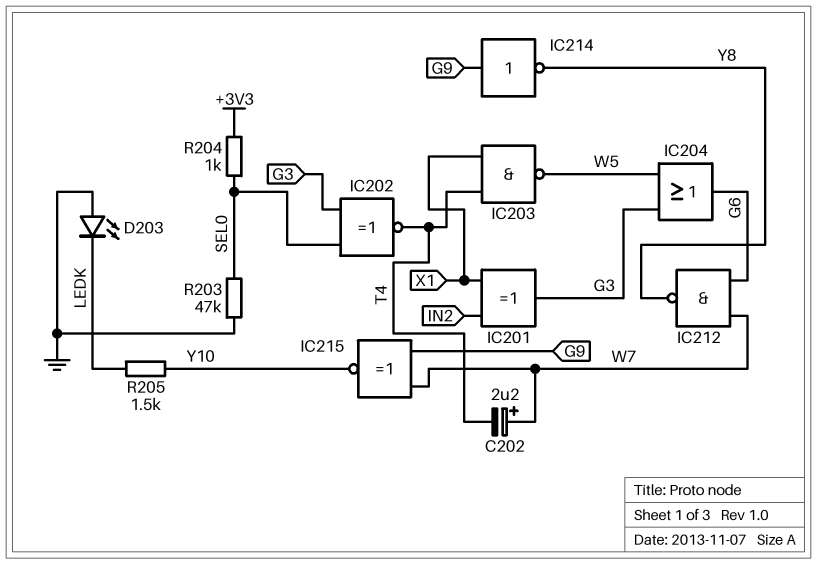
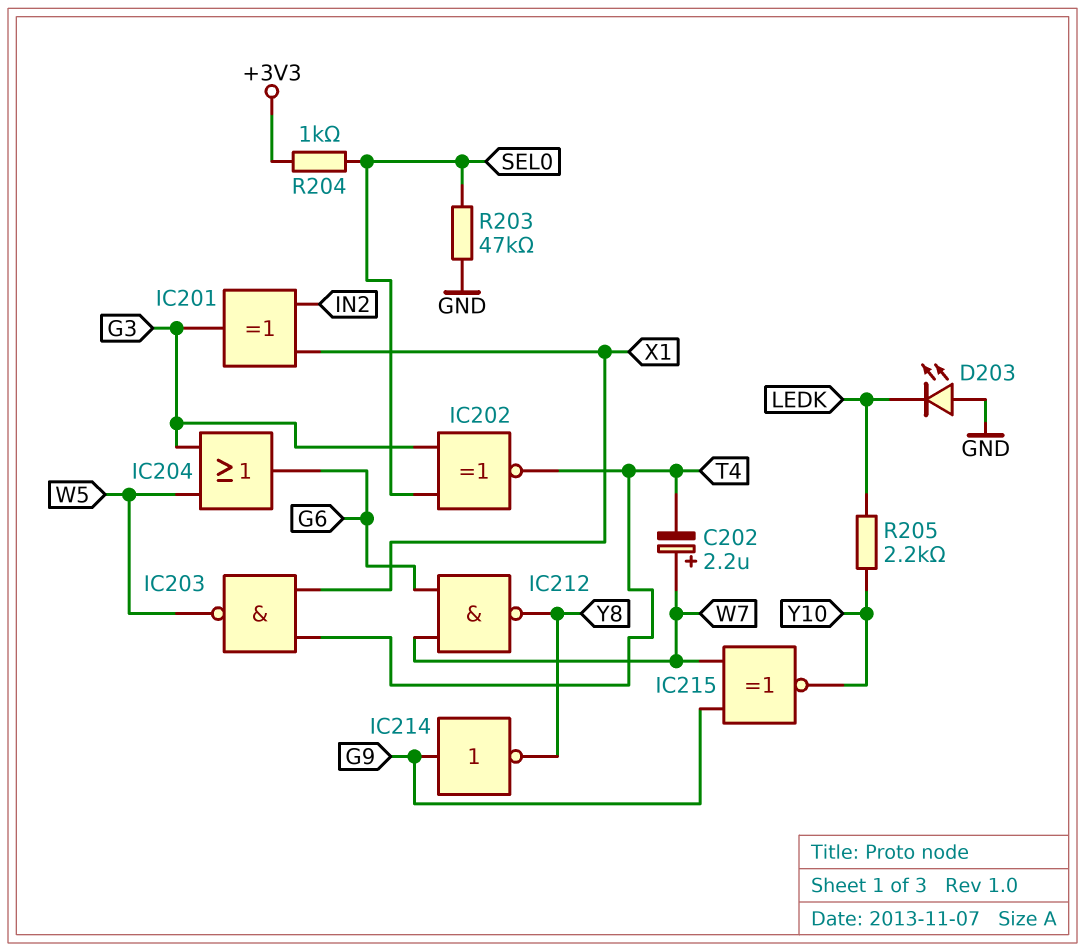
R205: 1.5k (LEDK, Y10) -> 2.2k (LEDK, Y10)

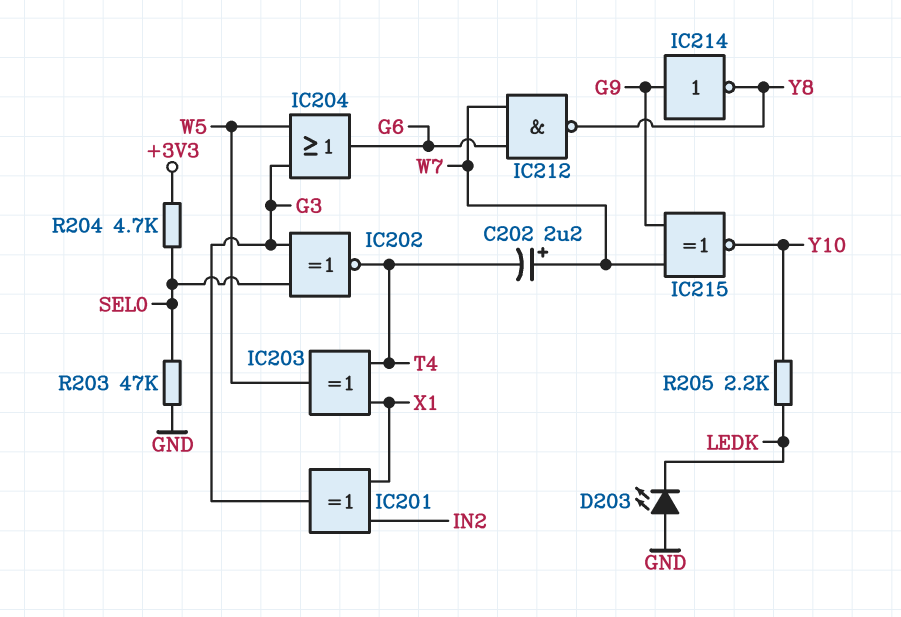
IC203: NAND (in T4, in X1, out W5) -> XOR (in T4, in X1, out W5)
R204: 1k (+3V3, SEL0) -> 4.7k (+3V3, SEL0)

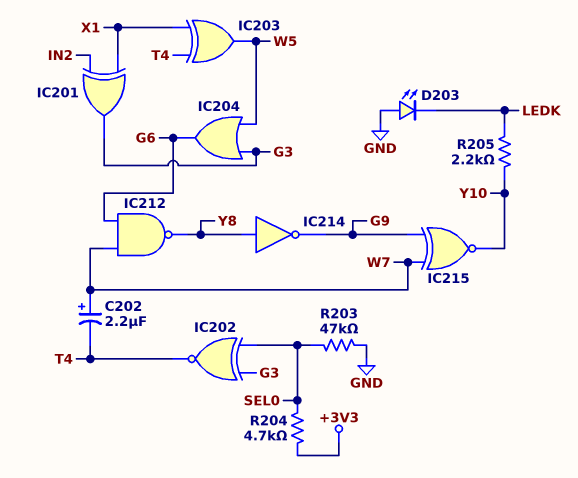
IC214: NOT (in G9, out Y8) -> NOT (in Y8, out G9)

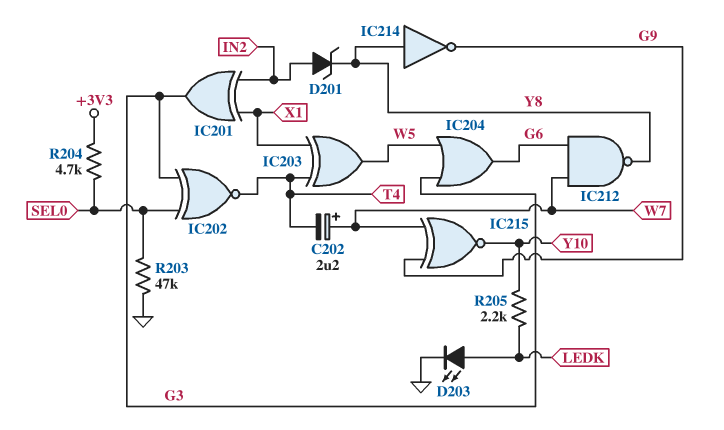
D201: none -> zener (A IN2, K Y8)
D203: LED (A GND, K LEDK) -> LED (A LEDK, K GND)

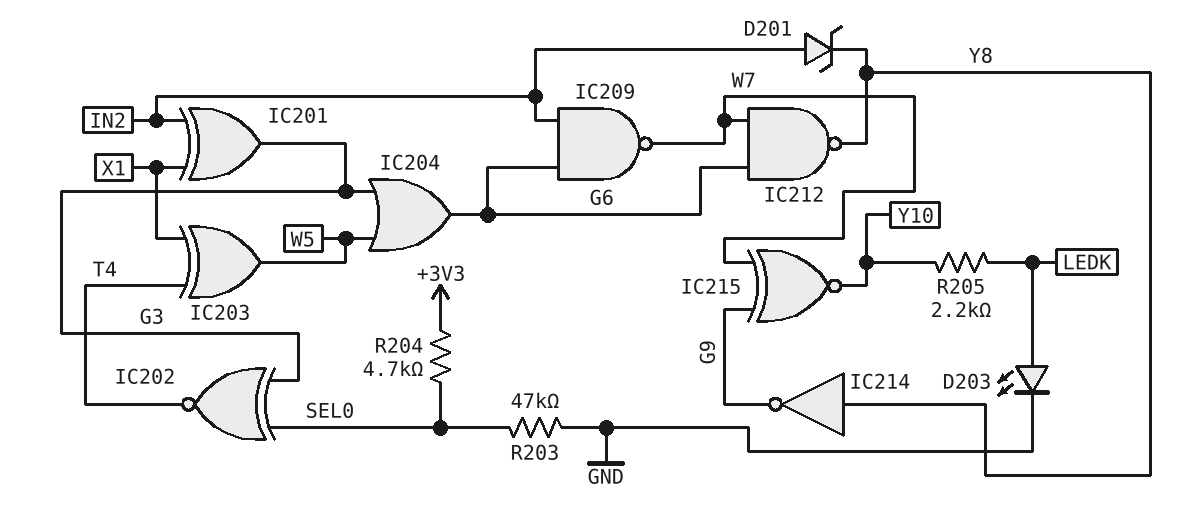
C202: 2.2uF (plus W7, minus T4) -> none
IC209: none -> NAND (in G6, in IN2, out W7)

========

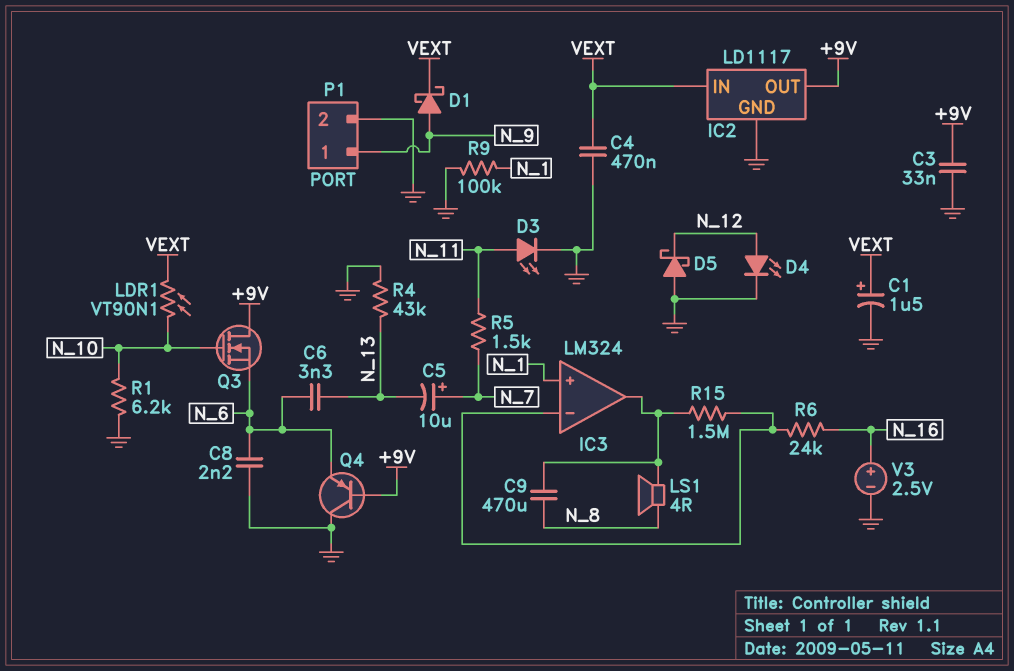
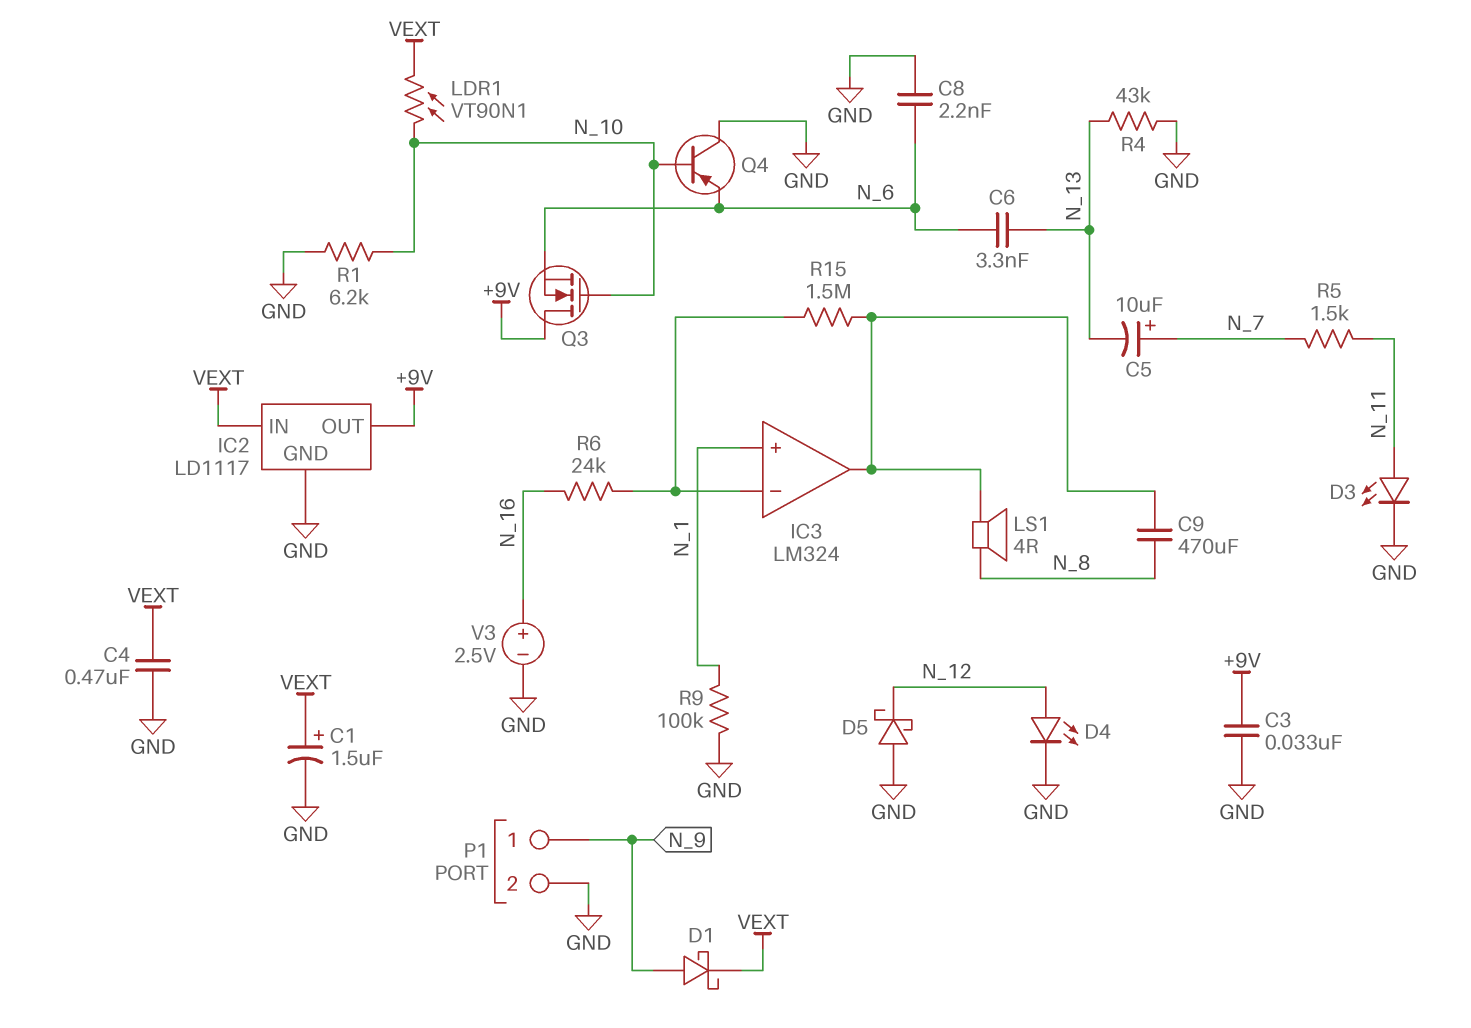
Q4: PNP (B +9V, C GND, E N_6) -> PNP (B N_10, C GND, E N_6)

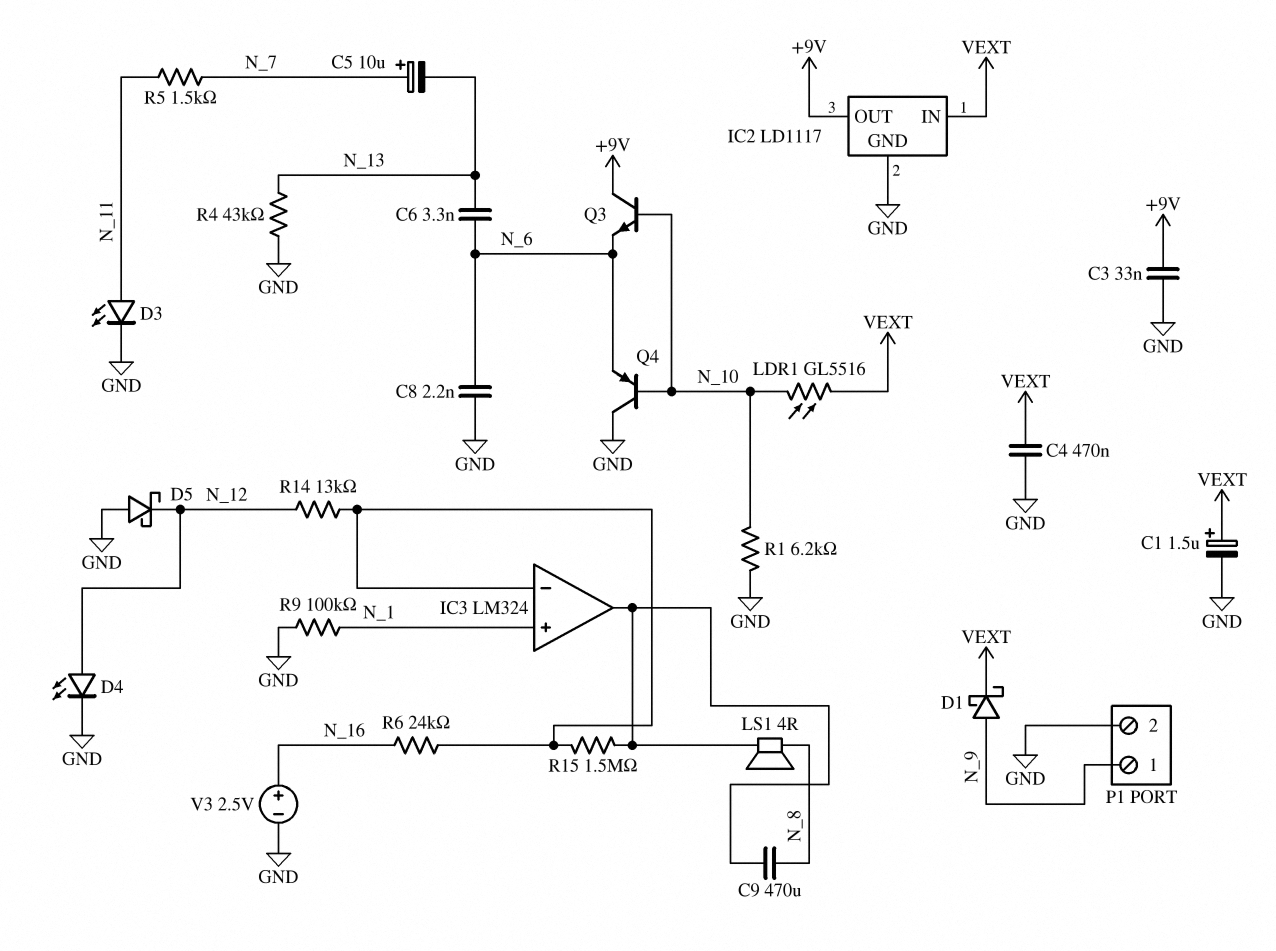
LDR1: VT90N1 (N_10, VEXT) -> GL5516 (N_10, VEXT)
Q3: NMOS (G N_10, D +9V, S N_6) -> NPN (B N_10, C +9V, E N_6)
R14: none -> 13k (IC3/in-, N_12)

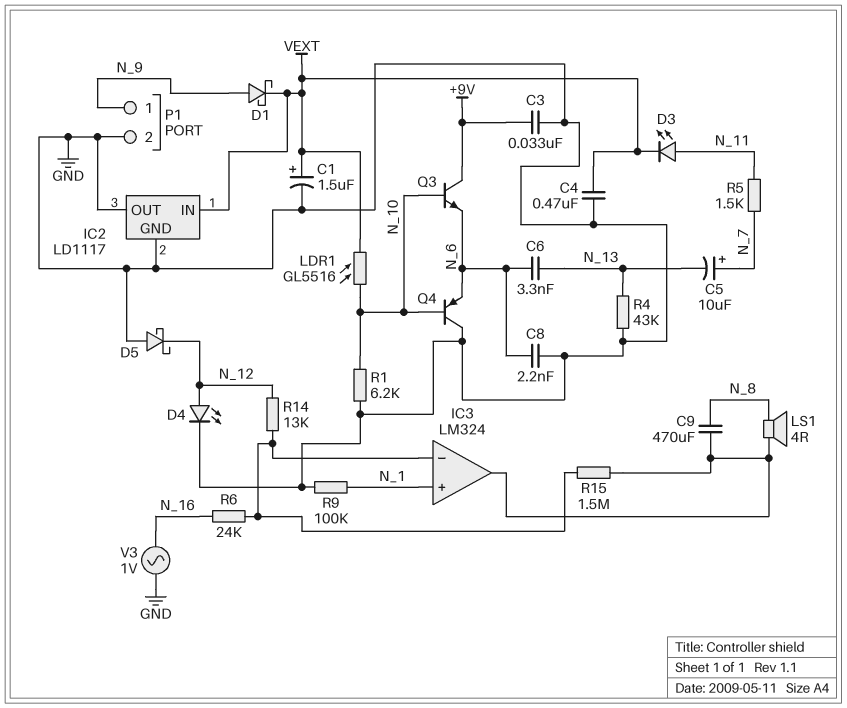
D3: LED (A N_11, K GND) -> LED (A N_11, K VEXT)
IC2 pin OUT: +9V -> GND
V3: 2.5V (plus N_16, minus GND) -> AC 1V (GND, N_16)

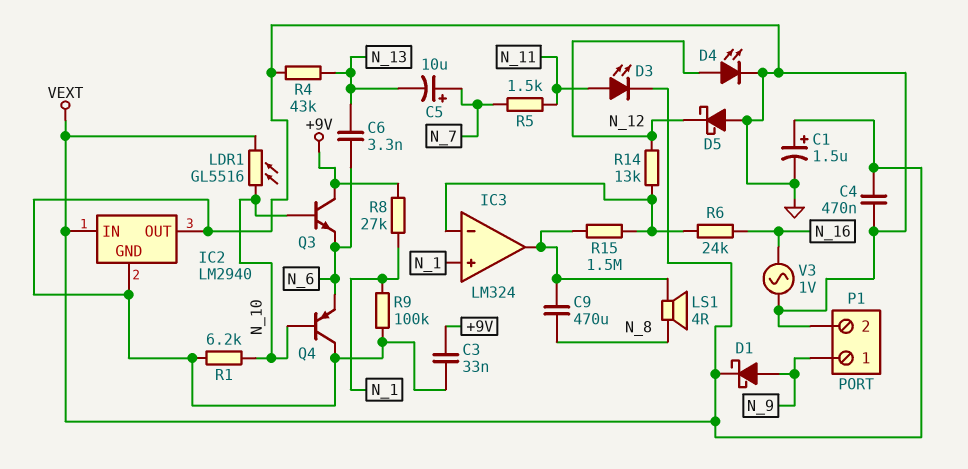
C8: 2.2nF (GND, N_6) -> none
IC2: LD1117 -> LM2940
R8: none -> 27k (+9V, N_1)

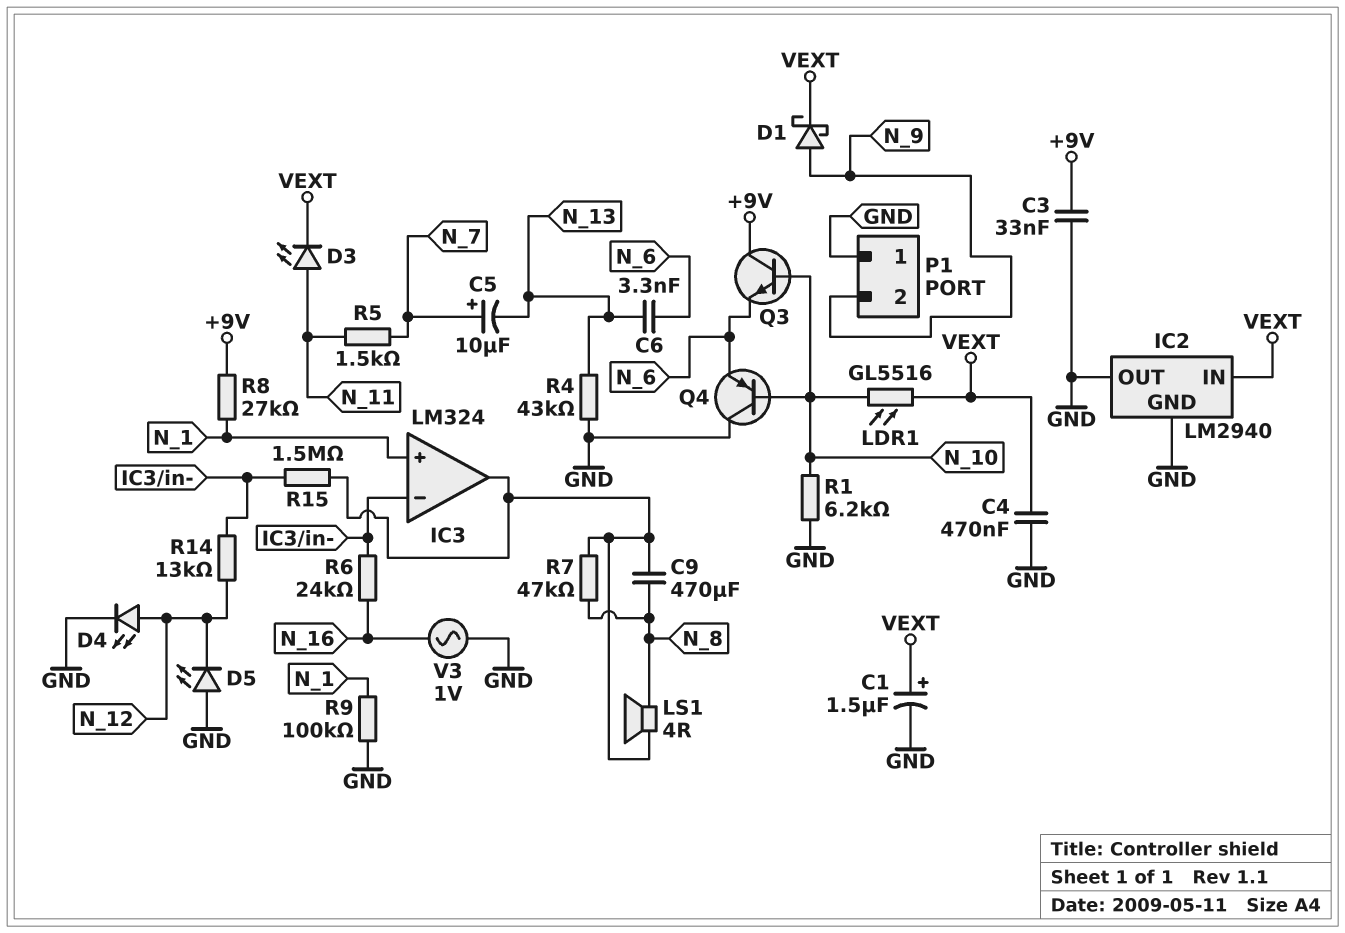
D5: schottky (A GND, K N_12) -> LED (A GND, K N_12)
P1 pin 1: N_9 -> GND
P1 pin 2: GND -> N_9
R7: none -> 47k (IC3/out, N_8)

========

In the records above, the line with "D5: schottky (A" marks the start and the line with "R7: none -> 47k (IC3/out, N_8)" marks the end; copy that stretch exactly, both lines included, and nothing else.

*Reply to the task*:
D5: schottky (A GND, K N_12) -> LED (A GND, K N_12)
P1 pin 1: N_9 -> GND
P1 pin 2: GND -> N_9
R7: none -> 47k (IC3/out, N_8)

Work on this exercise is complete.